** PROBLEM DESCRIPTION **
Show every line of the records below that contains the word "schottky".

** MATERIAL FOR THE TASK **
• • • • •

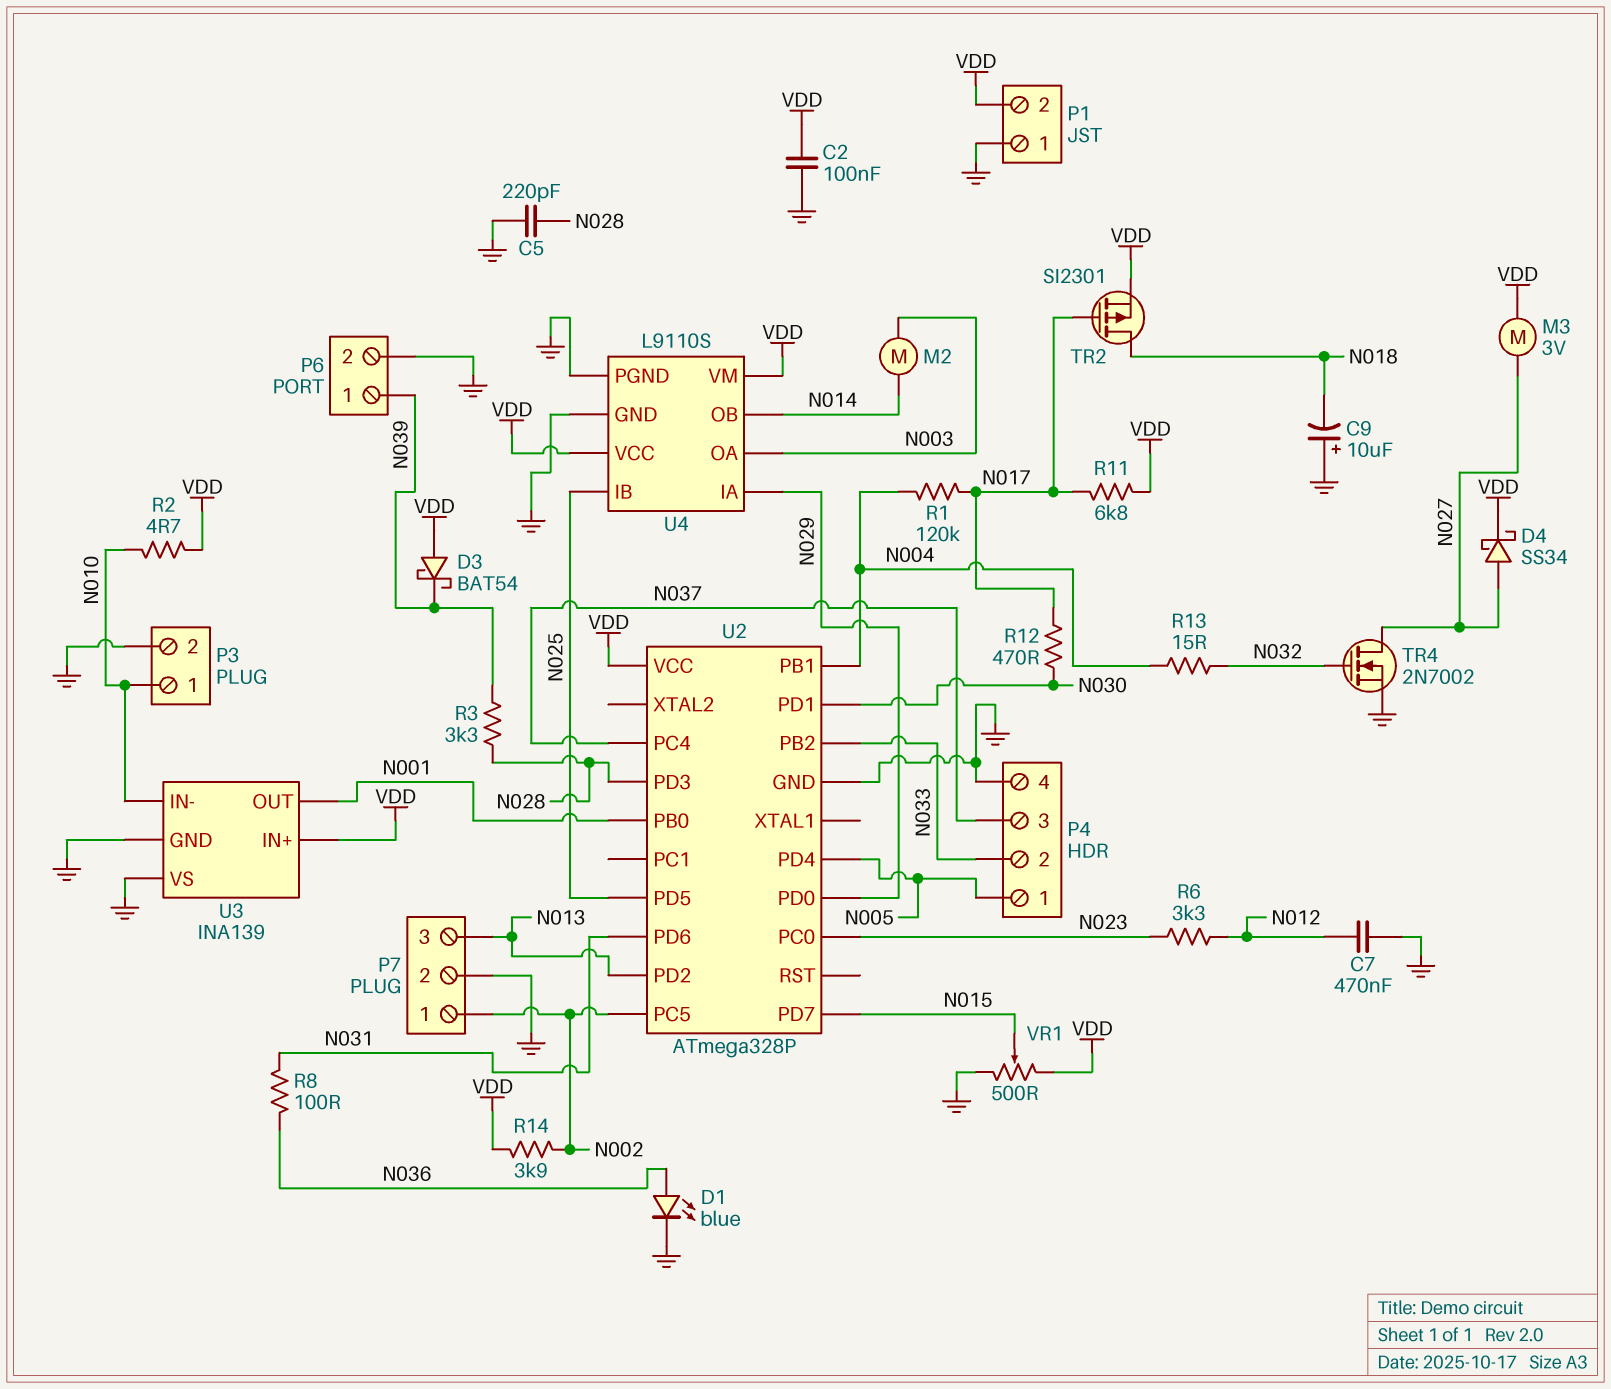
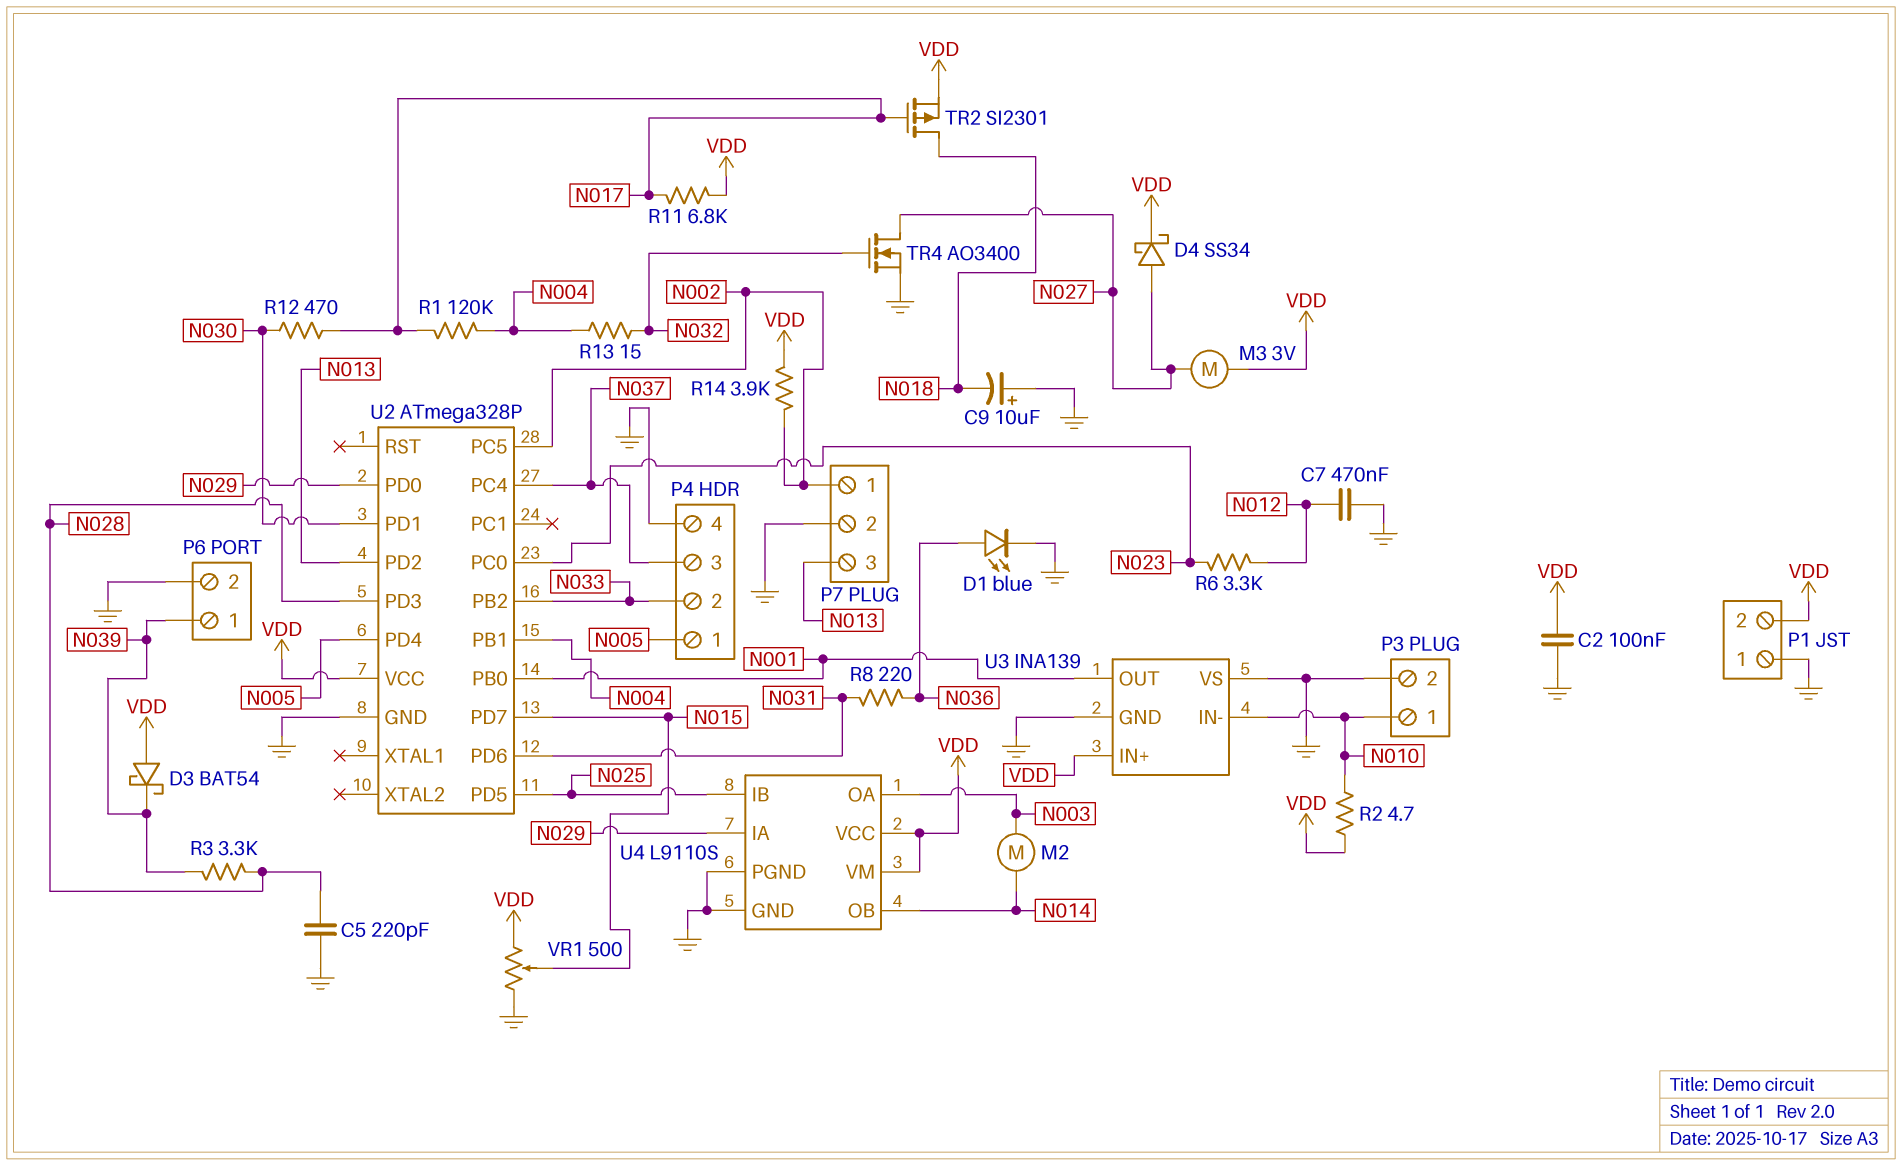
R8: 100 (N031, N036) -> 220 (N031, N036)
TR4: NMOS 2N7002 (G N032, D N027, S GND) -> NMOS AO3400 (G N032, D N027, S GND)

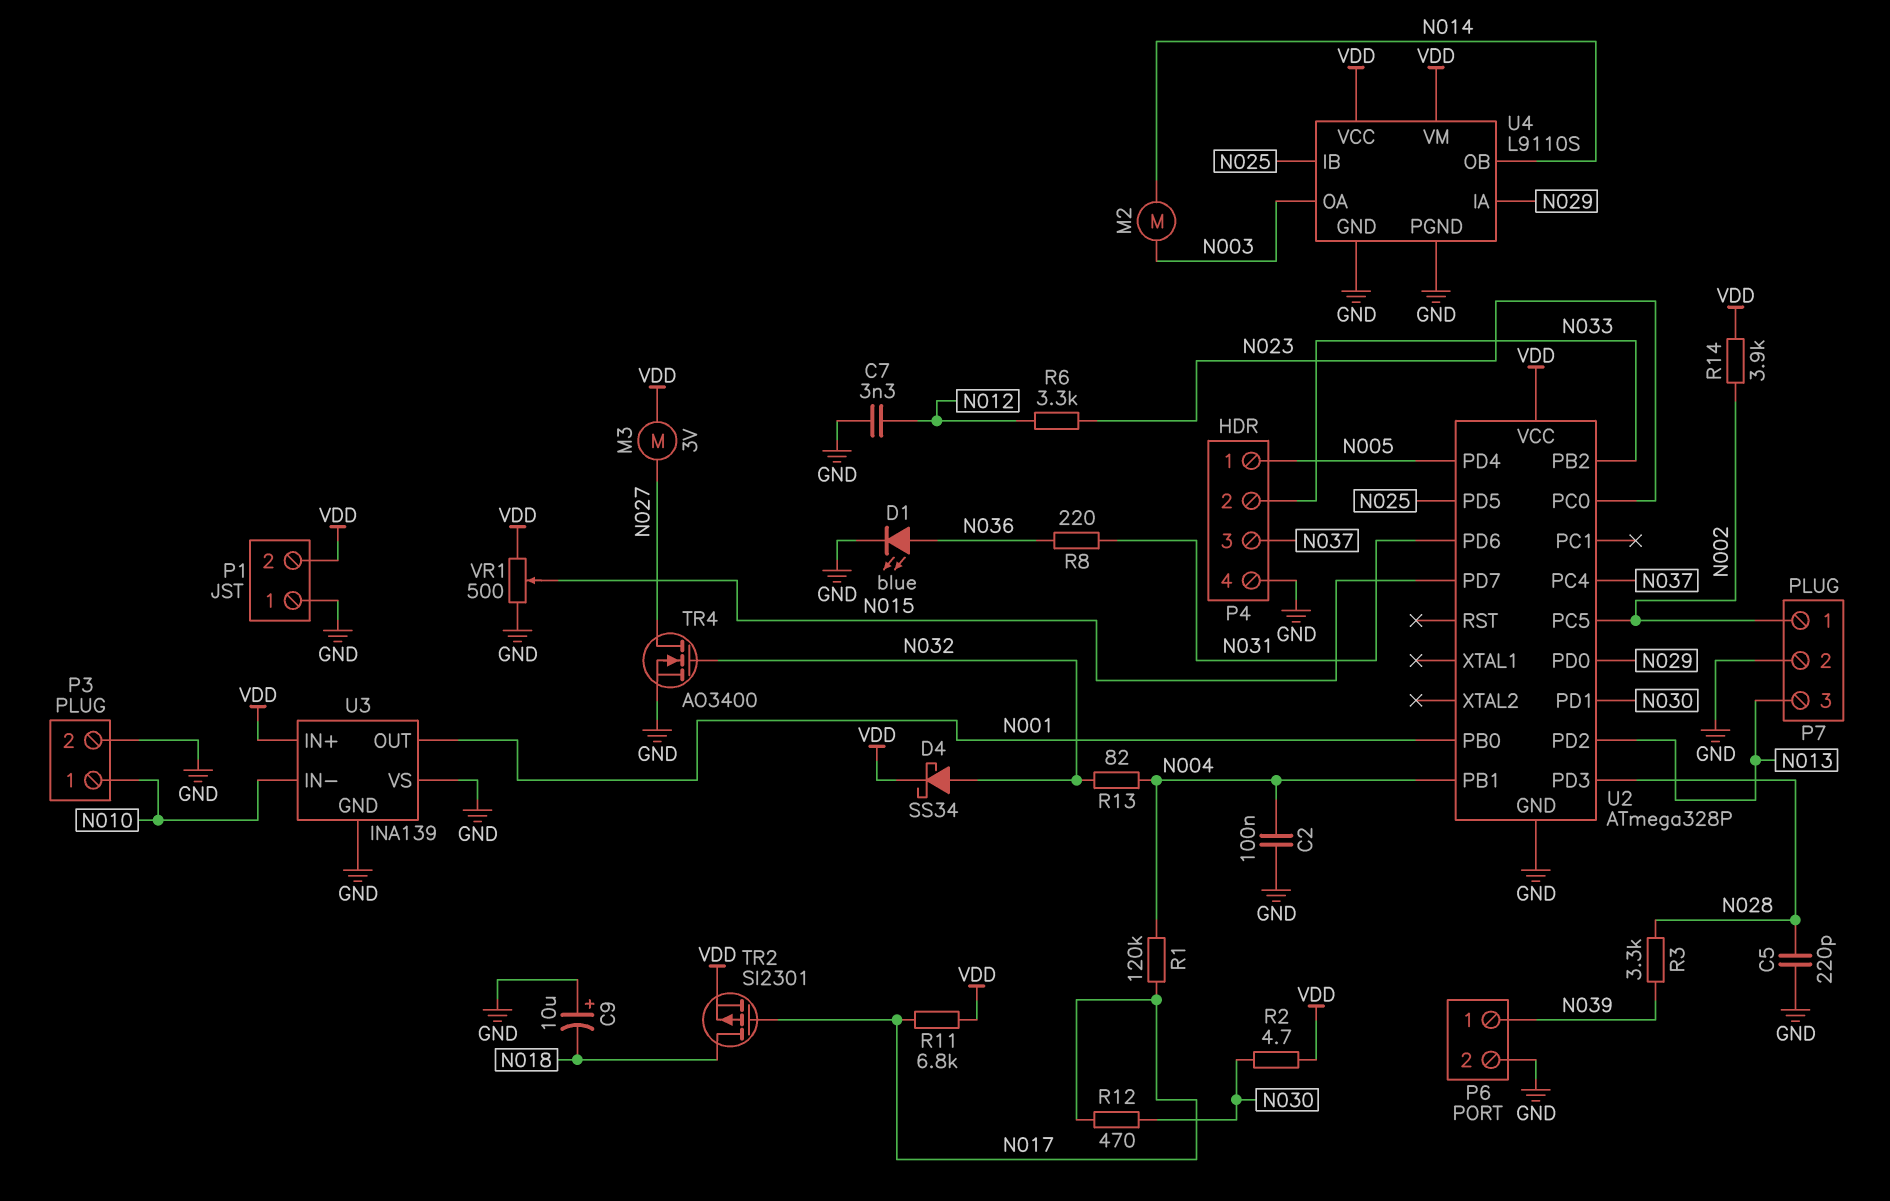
C2: 100nF (GND, VDD) -> 100nF (GND, N004)
C7: 470nF (GND, N012) -> 3.3nF (GND, N012)
D3: schottky BAT54 (A VDD, K N039) -> none
D4: schottky SS34 (A N027, K VDD) -> schottky SS34 (A N032, K VDD)
R2: 4.7 (N010, VDD) -> 4.7 (N030, VDD)
R13: 15 (N004, N032) -> 82 (N004, N032)

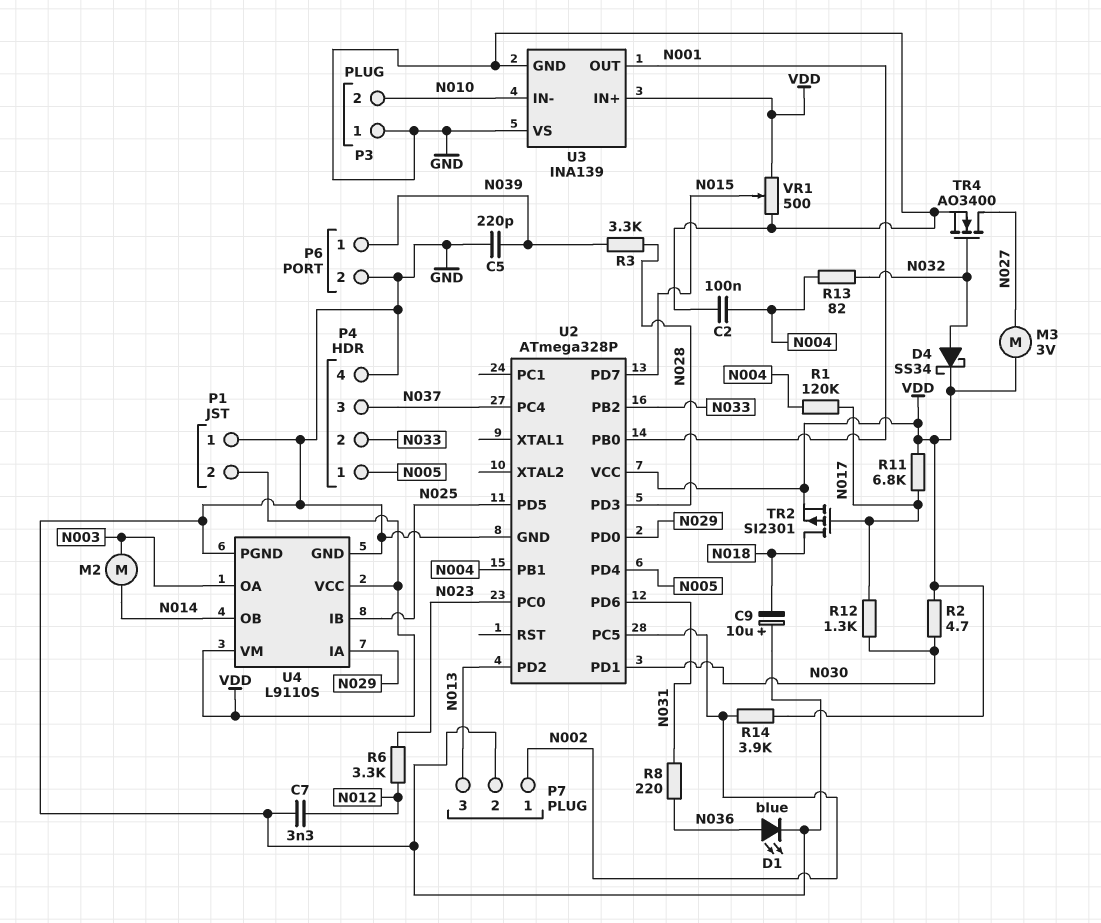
C5: 220pF (GND, N028) -> 220pF (GND, N039)
P3 pin 1: N010 -> GND
P3 pin 2: GND -> N010
R12: 470 (N017, N030) -> 1.3k (N017, N030)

• • • • •

** ANSWER AREA **
D3: schottky BAT54 (A VDD, K N039) -> none
D4: schottky SS34 (A N027, K VDD) -> schottky SS34 (A N032, K VDD)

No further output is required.